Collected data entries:
-----

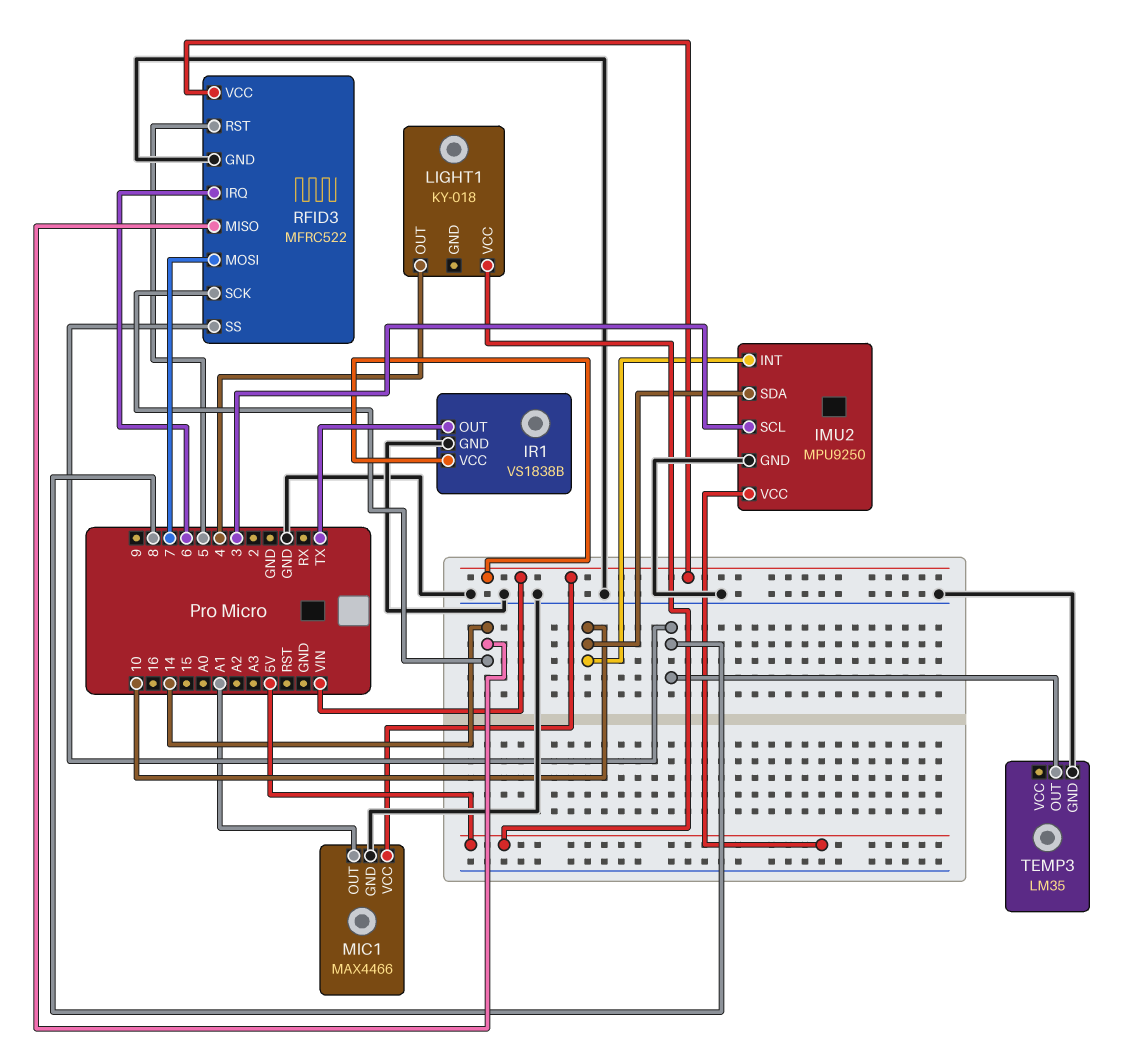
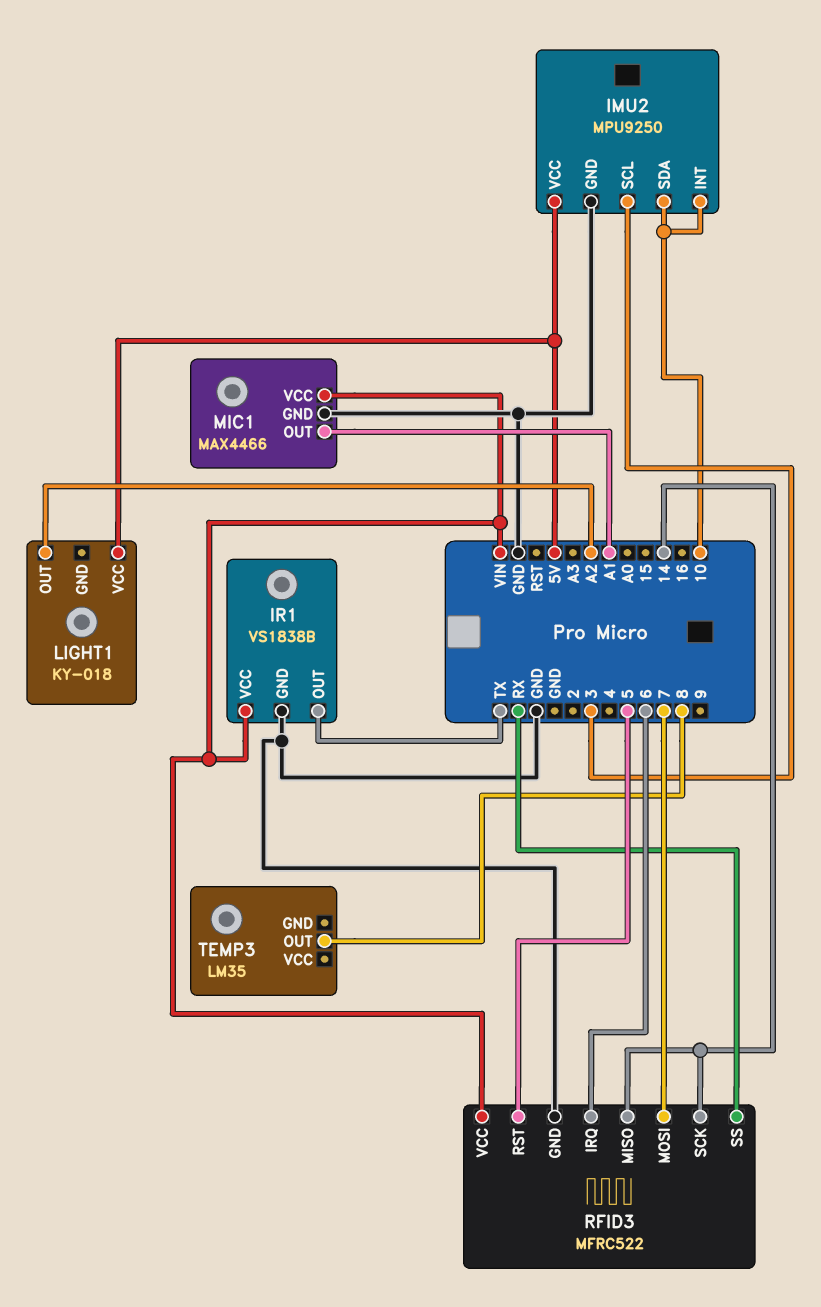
LIGHT1 pin OUT: 4 -> A2
RFID3 pin SS: 8 -> RX
TEMP3 pin GND: GND -> none

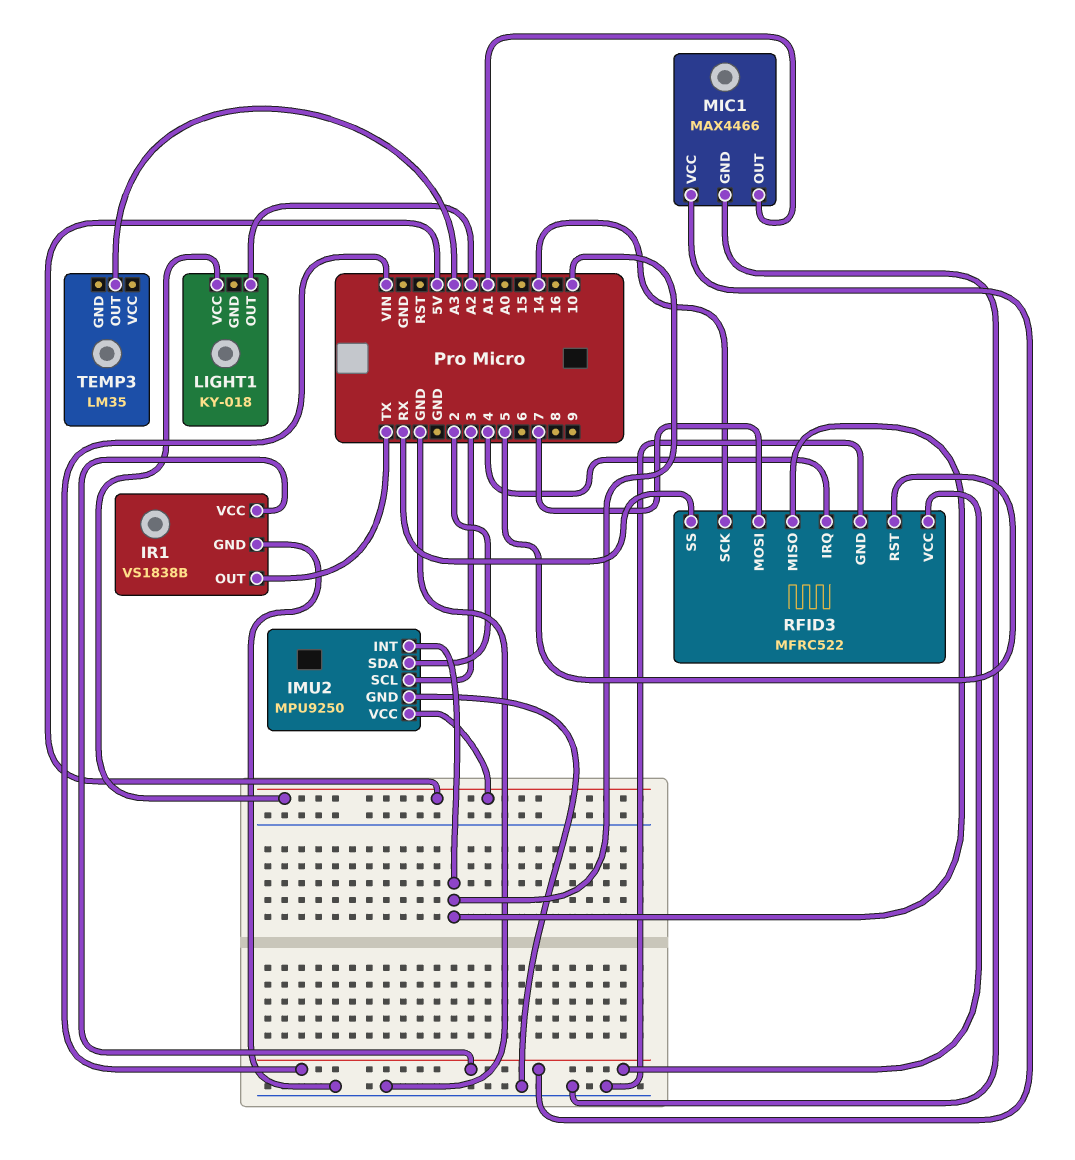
IMU2 pin SDA: 10 -> 2
RFID3 pin IRQ: 6 -> 4
RFID3 pin MISO: 14 -> 10
TEMP3 pin OUT: 8 -> A3

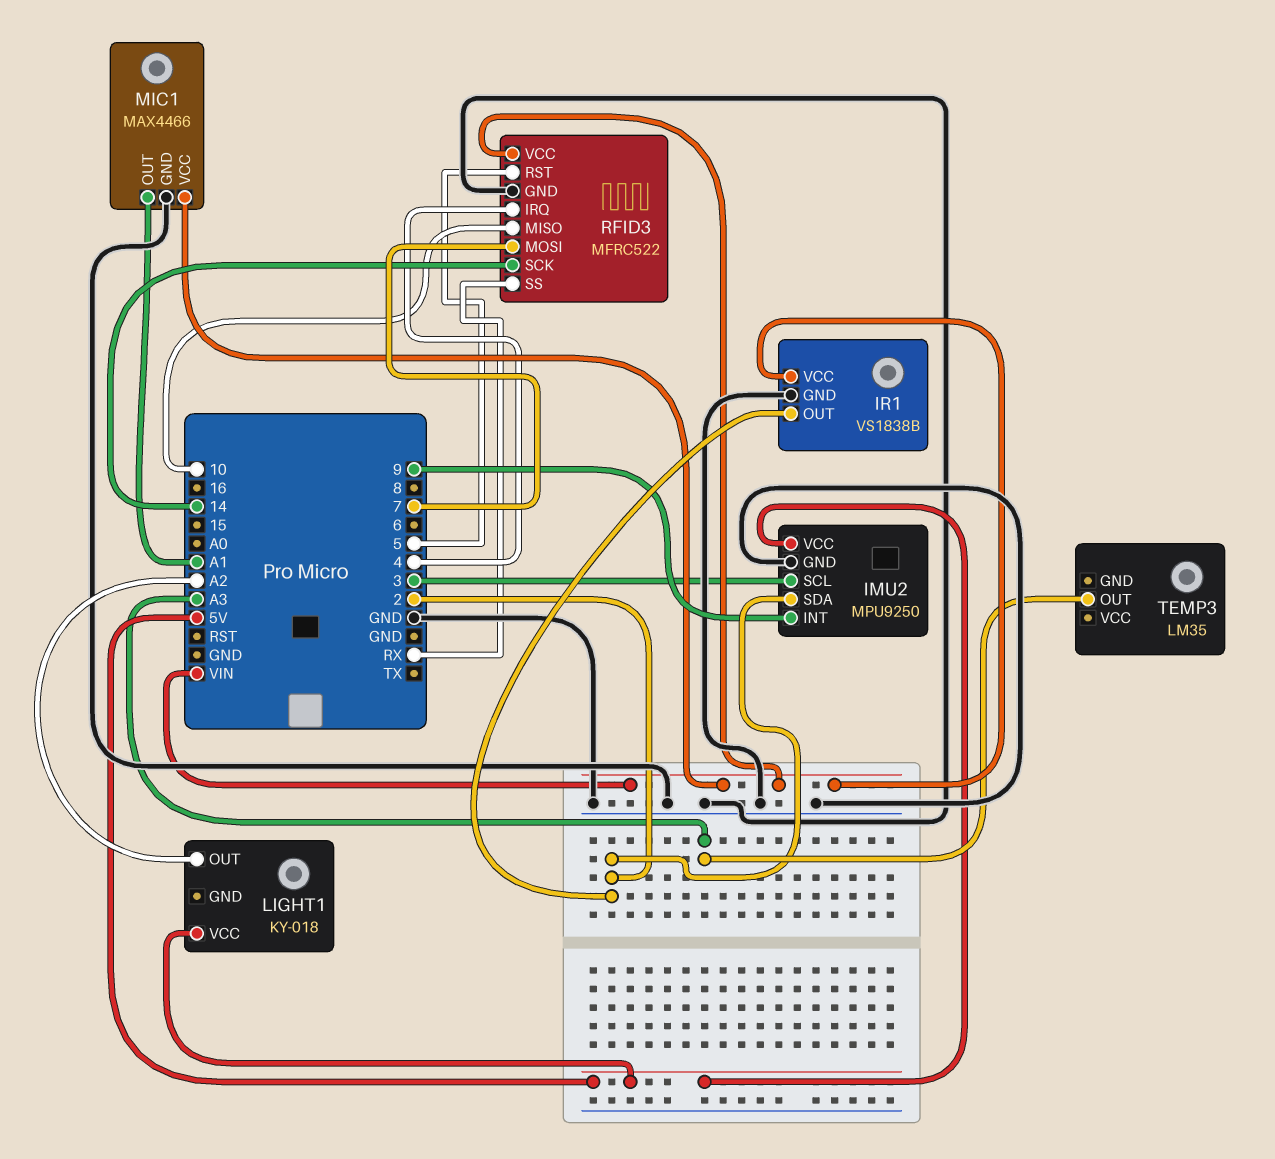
IMU2 pin INT: 10 -> 9
IR1 pin OUT: TX -> 2

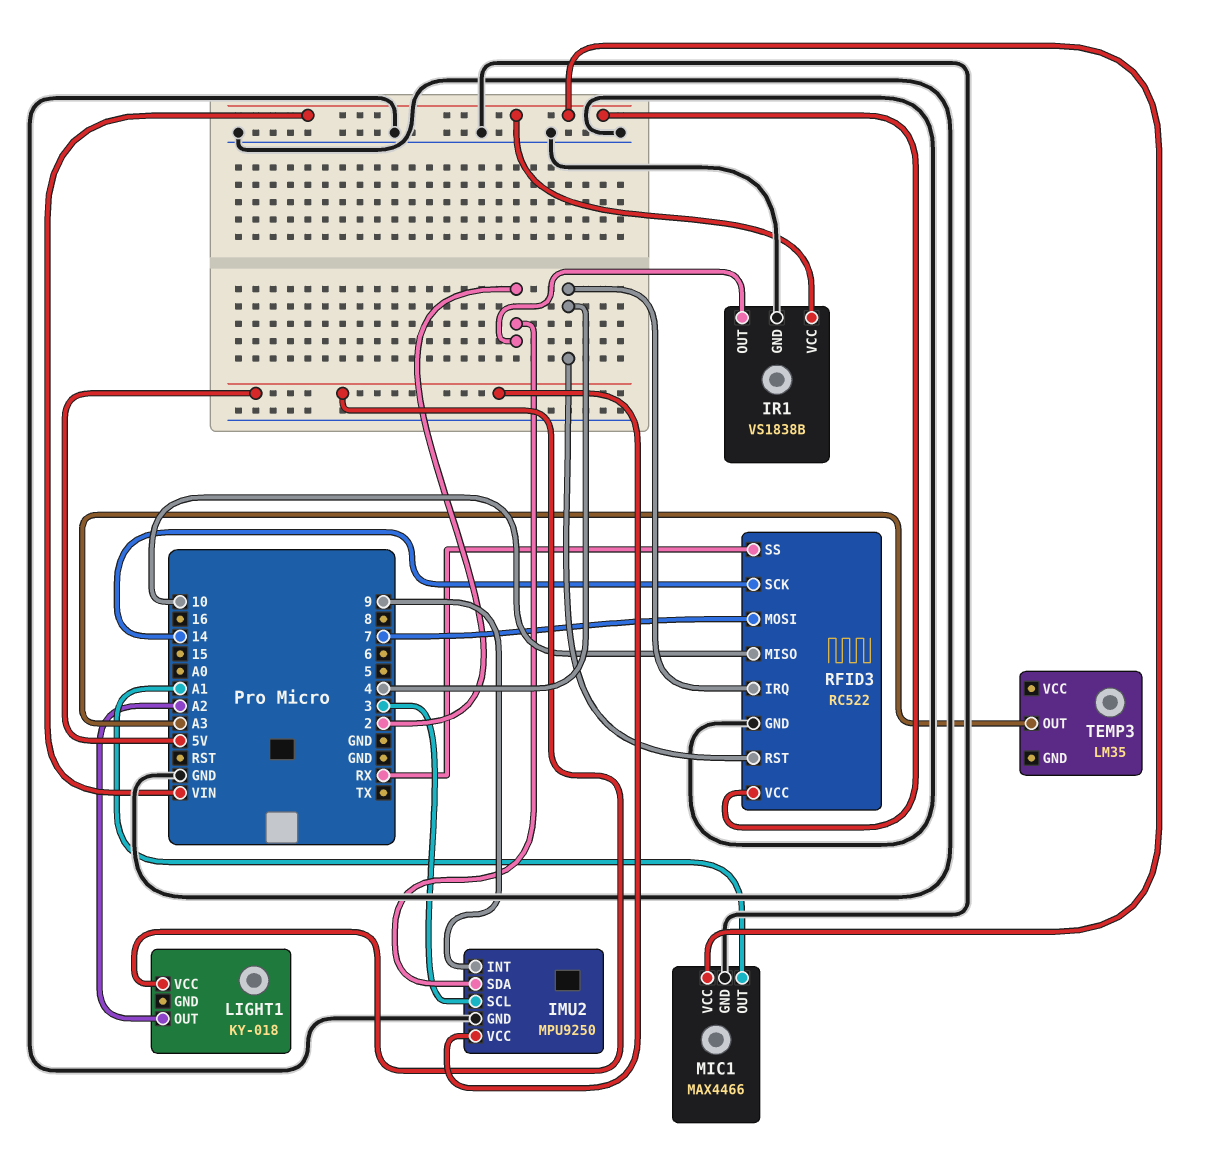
RFID3: MFRC522 -> RC522
RFID3 pin RST: 5 -> 4

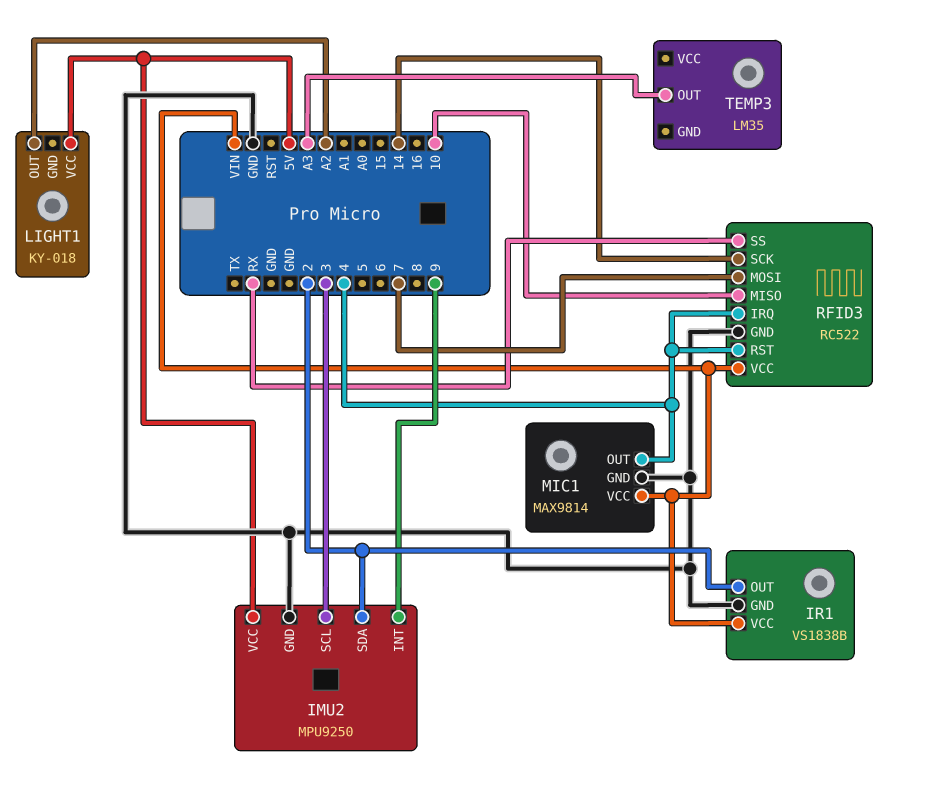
MIC1: MAX4466 -> MAX9814
MIC1 pin OUT: A1 -> 4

-----

- **What you should do**: Repeat exactly the line containing "RFID3: MFRC522 -> RC522" and every line after it through the end of the records, and nothing else. Leave the pictures out.

- **Exercise solution**:
RFID3: MFRC522 -> RC522
RFID3 pin RST: 5 -> 4

MIC1: MAX4466 -> MAX9814
MIC1 pin OUT: A1 -> 4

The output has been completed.